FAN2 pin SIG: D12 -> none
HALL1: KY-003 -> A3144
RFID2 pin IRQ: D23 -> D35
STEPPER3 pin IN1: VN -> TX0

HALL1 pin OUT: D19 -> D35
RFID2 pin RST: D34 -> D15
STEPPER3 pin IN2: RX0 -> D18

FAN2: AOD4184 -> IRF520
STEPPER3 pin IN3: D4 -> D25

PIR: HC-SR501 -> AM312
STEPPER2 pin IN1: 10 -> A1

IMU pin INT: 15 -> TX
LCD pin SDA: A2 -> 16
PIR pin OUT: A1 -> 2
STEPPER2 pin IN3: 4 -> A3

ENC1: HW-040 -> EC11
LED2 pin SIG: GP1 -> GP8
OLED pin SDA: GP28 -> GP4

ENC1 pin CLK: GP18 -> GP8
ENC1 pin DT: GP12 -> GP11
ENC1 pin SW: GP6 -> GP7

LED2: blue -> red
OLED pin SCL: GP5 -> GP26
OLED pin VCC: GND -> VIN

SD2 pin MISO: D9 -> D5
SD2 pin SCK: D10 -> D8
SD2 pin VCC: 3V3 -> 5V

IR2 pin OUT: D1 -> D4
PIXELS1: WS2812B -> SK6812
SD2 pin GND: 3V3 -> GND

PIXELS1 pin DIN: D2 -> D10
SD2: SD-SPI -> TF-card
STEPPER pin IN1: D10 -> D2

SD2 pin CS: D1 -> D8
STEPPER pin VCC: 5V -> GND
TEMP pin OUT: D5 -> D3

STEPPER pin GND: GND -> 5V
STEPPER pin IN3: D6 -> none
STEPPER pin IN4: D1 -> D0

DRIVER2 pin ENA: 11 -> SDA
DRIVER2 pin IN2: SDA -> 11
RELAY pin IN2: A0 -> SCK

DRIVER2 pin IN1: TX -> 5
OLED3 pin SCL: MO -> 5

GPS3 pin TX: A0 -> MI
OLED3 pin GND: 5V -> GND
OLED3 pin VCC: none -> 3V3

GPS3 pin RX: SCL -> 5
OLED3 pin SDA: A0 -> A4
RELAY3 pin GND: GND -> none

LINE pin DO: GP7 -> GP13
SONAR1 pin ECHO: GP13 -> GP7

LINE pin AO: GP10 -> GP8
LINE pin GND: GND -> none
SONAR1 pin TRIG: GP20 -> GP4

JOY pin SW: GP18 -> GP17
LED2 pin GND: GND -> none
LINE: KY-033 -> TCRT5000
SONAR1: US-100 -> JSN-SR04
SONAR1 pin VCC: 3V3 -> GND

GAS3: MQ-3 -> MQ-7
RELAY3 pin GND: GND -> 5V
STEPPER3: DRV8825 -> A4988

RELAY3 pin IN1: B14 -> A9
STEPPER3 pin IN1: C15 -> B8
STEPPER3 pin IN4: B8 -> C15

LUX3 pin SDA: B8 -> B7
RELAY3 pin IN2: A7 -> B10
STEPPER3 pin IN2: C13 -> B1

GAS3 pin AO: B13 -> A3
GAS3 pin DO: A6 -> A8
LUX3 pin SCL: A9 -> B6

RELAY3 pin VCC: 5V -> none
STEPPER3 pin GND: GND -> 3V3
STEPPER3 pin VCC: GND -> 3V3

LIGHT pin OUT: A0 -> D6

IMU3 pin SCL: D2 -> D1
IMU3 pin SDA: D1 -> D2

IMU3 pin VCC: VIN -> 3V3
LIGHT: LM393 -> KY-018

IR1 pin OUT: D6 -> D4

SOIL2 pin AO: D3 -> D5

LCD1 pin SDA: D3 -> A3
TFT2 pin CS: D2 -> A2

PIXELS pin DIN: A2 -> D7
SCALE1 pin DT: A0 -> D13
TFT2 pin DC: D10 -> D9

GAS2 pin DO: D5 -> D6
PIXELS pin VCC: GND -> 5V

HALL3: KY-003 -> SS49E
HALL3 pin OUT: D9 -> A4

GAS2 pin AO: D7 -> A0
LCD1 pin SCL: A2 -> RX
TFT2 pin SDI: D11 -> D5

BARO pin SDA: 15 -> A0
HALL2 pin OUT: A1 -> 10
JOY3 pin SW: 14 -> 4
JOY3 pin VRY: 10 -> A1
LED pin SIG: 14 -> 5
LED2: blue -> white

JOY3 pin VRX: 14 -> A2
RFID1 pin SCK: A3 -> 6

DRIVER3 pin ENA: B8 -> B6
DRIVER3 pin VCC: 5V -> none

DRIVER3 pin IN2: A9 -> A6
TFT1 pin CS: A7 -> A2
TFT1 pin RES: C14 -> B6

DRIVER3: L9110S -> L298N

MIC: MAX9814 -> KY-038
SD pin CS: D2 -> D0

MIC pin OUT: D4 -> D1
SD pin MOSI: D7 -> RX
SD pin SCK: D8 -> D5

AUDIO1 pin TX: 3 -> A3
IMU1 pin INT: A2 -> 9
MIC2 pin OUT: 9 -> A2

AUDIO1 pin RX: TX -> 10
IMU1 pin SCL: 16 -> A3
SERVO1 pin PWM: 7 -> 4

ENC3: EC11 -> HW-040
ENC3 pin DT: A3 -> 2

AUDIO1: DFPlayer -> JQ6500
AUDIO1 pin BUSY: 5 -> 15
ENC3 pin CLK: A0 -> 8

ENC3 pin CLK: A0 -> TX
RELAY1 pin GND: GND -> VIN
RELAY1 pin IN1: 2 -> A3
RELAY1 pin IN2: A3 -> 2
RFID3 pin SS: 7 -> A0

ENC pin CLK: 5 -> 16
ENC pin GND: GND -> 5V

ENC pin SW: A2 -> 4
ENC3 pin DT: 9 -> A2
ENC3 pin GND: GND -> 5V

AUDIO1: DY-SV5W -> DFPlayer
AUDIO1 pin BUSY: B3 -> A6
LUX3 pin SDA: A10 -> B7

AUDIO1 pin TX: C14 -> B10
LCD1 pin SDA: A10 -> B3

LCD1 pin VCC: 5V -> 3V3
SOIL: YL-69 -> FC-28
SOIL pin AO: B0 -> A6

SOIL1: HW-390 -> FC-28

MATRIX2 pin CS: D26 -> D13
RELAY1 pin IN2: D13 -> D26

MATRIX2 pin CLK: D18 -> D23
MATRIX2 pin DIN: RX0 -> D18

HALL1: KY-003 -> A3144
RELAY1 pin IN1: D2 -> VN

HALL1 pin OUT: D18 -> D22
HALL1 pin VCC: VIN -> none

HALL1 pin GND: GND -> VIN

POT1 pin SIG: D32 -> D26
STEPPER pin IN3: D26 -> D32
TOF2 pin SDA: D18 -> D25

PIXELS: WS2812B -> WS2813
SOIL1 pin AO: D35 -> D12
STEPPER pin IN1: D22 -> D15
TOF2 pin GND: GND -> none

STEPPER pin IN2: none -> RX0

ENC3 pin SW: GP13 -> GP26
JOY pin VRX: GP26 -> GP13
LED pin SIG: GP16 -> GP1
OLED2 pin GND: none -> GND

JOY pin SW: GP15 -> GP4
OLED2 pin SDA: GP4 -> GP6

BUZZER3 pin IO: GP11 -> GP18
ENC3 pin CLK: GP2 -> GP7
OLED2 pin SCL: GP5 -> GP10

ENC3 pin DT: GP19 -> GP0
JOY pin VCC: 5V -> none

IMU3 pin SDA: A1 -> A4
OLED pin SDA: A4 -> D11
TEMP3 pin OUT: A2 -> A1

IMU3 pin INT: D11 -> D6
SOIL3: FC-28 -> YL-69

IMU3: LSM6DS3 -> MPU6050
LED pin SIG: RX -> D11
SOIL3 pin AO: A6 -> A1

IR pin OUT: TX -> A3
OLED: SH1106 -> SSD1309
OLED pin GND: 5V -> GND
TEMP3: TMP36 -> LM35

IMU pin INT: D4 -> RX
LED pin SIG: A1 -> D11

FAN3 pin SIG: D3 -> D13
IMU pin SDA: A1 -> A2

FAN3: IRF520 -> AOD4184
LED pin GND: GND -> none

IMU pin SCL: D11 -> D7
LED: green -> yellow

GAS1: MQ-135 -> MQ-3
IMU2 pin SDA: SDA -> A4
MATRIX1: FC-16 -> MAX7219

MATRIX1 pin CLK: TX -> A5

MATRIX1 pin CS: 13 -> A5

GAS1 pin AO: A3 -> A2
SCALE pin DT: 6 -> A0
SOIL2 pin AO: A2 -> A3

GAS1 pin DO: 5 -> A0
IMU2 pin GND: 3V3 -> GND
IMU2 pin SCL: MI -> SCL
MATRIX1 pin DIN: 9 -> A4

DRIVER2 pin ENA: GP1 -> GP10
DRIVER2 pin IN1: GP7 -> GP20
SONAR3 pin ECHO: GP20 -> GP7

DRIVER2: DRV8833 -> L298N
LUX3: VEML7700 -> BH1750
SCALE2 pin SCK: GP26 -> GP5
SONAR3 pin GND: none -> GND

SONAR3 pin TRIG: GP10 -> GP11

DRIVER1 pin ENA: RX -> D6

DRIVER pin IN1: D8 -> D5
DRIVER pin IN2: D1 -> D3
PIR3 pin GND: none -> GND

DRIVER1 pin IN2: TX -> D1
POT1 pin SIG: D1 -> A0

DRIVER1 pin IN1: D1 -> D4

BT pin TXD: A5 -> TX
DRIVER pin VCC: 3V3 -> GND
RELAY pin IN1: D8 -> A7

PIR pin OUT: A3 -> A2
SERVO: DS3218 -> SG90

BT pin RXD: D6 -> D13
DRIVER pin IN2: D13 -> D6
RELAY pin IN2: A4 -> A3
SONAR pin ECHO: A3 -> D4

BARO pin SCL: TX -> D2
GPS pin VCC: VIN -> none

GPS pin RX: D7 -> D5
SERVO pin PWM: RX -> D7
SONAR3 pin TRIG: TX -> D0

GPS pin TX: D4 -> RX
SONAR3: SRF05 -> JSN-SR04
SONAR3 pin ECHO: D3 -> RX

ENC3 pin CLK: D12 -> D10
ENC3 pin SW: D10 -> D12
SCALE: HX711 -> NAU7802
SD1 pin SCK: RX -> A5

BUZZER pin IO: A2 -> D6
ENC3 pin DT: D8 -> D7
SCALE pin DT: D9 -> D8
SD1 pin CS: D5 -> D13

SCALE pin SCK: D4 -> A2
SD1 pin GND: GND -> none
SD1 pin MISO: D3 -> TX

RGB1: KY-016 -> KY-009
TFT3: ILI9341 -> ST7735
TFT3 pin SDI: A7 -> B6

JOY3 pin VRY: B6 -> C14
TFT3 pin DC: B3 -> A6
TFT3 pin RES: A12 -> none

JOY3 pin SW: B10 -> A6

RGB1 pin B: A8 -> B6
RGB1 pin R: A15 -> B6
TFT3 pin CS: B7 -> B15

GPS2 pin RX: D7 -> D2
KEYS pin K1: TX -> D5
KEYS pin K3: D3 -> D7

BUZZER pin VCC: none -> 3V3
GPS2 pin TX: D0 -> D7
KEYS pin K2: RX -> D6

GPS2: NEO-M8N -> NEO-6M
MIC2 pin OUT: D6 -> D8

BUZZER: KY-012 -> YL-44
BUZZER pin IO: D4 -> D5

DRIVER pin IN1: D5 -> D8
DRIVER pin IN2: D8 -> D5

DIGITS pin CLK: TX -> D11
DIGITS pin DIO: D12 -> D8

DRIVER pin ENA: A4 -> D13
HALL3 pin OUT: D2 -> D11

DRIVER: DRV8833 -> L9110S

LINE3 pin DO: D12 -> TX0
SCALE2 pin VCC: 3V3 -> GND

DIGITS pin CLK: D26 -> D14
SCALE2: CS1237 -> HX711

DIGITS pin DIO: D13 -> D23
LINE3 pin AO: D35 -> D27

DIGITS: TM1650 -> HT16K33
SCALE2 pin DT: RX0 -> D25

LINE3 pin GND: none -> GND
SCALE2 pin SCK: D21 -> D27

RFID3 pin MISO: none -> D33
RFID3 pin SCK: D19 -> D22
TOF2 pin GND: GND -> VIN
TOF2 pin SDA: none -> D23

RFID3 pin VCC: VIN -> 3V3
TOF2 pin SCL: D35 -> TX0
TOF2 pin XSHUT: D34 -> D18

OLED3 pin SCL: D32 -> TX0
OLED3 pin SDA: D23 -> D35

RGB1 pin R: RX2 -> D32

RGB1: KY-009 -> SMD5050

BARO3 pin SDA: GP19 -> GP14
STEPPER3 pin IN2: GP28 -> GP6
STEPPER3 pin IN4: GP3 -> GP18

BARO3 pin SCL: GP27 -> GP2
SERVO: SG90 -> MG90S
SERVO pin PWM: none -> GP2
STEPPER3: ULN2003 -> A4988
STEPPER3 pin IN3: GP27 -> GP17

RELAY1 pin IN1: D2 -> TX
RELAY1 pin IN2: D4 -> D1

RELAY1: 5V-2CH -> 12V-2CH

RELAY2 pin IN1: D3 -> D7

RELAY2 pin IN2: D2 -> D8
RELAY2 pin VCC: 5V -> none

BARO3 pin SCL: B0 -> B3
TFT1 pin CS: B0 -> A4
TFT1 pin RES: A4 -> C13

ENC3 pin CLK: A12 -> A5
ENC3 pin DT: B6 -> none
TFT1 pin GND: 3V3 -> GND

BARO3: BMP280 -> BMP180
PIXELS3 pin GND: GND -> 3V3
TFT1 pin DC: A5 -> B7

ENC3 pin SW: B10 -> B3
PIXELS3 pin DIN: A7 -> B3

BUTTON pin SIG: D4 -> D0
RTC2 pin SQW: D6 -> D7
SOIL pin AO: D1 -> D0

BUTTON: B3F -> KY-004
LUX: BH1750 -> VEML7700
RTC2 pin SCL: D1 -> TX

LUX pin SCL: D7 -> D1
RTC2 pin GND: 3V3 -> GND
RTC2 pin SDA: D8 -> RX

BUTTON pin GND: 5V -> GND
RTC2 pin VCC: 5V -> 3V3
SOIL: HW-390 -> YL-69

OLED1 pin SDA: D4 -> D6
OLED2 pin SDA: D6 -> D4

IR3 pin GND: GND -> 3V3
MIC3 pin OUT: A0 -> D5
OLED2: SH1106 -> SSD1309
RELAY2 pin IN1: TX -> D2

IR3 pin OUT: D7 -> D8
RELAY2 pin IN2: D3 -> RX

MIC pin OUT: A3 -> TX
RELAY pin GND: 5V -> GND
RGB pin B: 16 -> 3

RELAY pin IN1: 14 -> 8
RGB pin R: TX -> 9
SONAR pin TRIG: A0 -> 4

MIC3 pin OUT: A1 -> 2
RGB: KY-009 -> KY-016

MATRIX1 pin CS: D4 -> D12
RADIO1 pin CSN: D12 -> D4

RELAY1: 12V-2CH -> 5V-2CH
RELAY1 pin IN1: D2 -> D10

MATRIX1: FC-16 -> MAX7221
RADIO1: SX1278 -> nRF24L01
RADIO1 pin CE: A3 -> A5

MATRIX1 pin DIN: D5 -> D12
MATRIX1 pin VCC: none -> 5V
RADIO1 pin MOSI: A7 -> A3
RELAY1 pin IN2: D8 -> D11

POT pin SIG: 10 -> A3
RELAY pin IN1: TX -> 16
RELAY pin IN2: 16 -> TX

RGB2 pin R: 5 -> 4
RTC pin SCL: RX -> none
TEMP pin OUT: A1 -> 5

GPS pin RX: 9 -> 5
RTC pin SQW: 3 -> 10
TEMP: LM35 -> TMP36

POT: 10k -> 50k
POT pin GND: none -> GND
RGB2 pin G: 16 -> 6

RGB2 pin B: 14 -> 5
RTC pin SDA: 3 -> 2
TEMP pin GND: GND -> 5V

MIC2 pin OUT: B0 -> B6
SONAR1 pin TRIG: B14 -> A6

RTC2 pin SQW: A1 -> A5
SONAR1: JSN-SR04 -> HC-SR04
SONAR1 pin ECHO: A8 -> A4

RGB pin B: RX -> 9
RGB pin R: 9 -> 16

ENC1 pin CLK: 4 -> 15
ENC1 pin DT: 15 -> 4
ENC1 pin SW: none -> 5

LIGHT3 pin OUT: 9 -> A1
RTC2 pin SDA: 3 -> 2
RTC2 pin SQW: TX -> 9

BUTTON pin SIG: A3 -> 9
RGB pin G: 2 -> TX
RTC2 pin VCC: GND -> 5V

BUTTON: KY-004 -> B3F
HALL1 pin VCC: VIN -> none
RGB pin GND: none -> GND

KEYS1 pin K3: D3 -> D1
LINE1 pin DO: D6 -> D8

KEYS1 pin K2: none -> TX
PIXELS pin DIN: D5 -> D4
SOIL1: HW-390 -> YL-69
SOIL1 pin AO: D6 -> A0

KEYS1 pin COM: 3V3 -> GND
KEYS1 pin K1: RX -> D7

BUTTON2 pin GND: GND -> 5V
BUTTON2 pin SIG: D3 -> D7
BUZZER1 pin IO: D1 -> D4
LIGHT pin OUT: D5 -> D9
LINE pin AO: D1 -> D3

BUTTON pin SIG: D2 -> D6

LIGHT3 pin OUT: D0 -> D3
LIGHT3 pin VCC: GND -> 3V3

■ **Task brief**:
Could you print the lines of the records above from the one containing "RADIO1 pin MOSI: A7 -> A3" through the last, exactly and with no additions?

■ **Exercise output**:
RADIO1 pin MOSI: A7 -> A3
RELAY1 pin IN2: D8 -> D11

POT pin SIG: 10 -> A3
RELAY pin IN1: TX -> 16
RELAY pin IN2: 16 -> TX

RGB2 pin R: 5 -> 4
RTC pin SCL: RX -> none
TEMP pin OUT: A1 -> 5

GPS pin RX: 9 -> 5
RTC pin SQW: 3 -> 10
TEMP: LM35 -> TMP36

POT: 10k -> 50k
POT pin GND: none -> GND
RGB2 pin G: 16 -> 6

RGB2 pin B: 14 -> 5
RTC pin SDA: 3 -> 2
TEMP pin GND: GND -> 5V

MIC2 pin OUT: B0 -> B6
SONAR1 pin TRIG: B14 -> A6

RTC2 pin SQW: A1 -> A5
SONAR1: JSN-SR04 -> HC-SR04
SONAR1 pin ECHO: A8 -> A4

RGB pin B: RX -> 9
RGB pin R: 9 -> 16

ENC1 pin CLK: 4 -> 15
ENC1 pin DT: 15 -> 4
ENC1 pin SW: none -> 5

LIGHT3 pin OUT: 9 -> A1
RTC2 pin SDA: 3 -> 2
RTC2 pin SQW: TX -> 9

BUTTON pin SIG: A3 -> 9
RGB pin G: 2 -> TX
RTC2 pin VCC: GND -> 5V

BUTTON: KY-004 -> B3F
HALL1 pin VCC: VIN -> none
RGB pin GND: none -> GND

KEYS1 pin K3: D3 -> D1
LINE1 pin DO: D6 -> D8

KEYS1 pin K2: none -> TX
PIXELS pin DIN: D5 -> D4
SOIL1: HW-390 -> YL-69
SOIL1 pin AO: D6 -> A0

KEYS1 pin COM: 3V3 -> GND
KEYS1 pin K1: RX -> D7

BUTTON2 pin GND: GND -> 5V
BUTTON2 pin SIG: D3 -> D7
BUZZER1 pin IO: D1 -> D4
LIGHT pin OUT: D5 -> D9
LINE pin AO: D1 -> D3

BUTTON pin SIG: D2 -> D6

LIGHT3 pin OUT: D0 -> D3
LIGHT3 pin VCC: GND -> 3V3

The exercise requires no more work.